BEGIN

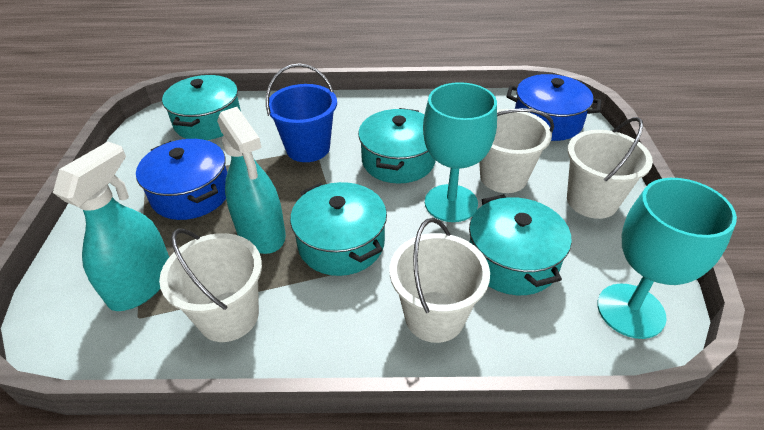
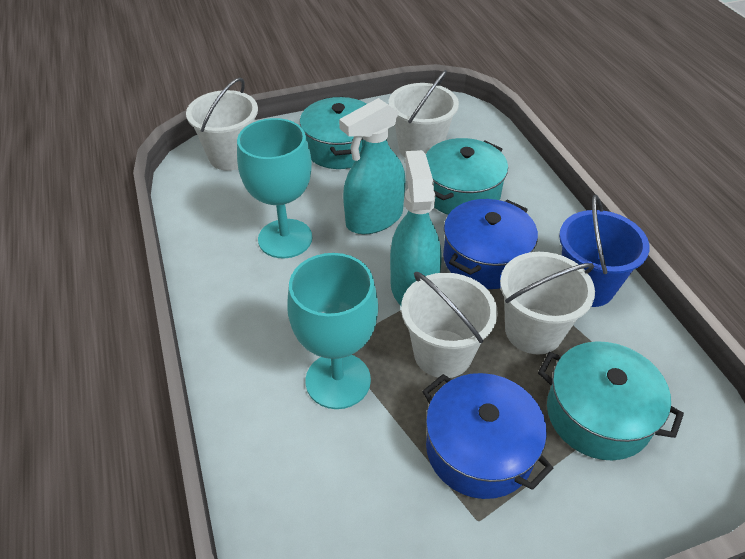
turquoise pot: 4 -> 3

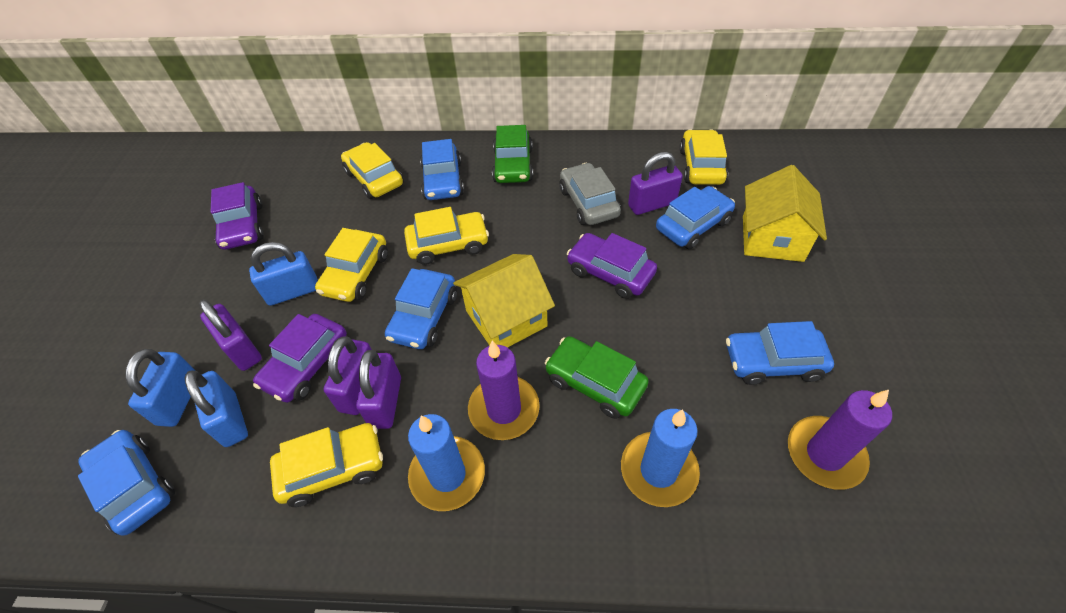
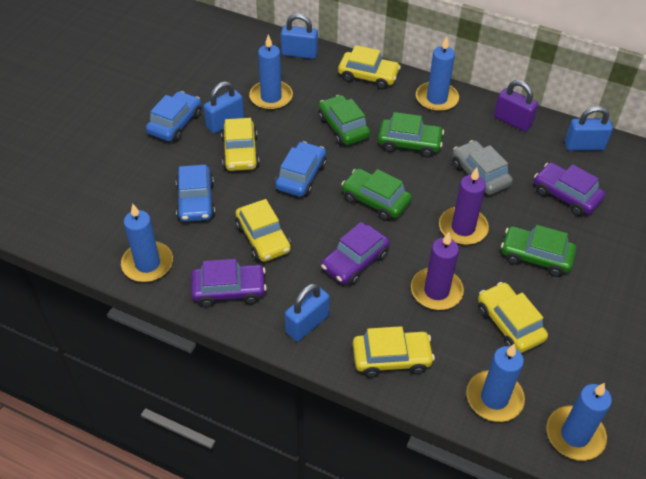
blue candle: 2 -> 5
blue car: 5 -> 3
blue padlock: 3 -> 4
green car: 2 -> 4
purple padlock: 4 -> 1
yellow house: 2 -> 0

END
BEGIN

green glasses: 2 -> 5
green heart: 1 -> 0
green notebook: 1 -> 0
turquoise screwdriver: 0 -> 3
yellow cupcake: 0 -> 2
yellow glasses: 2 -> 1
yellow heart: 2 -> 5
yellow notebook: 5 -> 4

END

### Problem
In the entries above, find each line with the string "notebook" and copy it.

### Solution for this exercise
green notebook: 1 -> 0
yellow notebook: 5 -> 4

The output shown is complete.